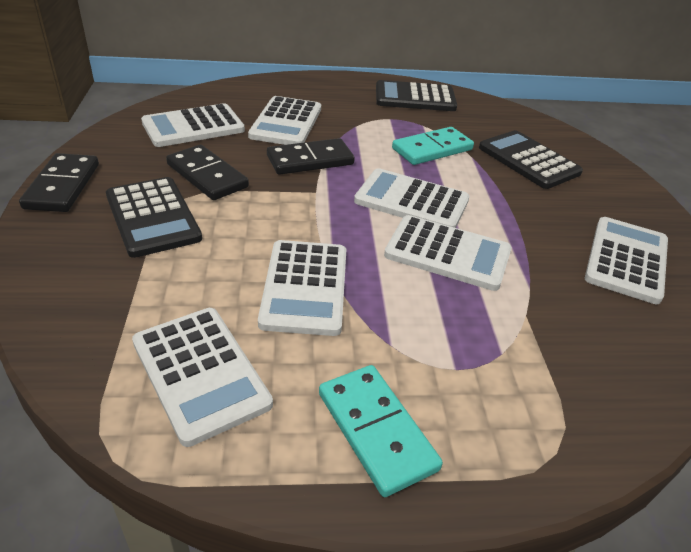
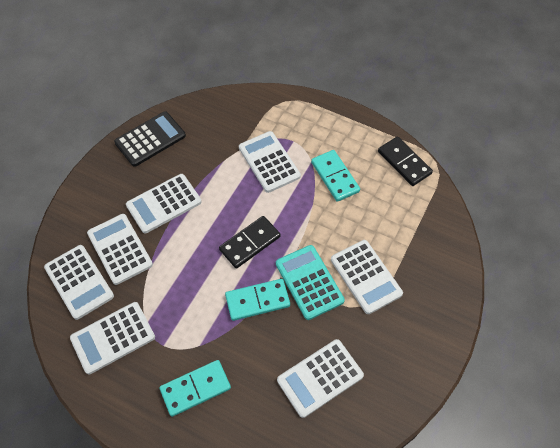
black calculator: 3 -> 1
black domino: 3 -> 2
turquoise calculator: 0 -> 1
turquoise domino: 2 -> 3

* _Task instructions_: Each line that includes the string "turquoise" should be copied from the data.

* _Task response_:
turquoise calculator: 0 -> 1
turquoise domino: 2 -> 3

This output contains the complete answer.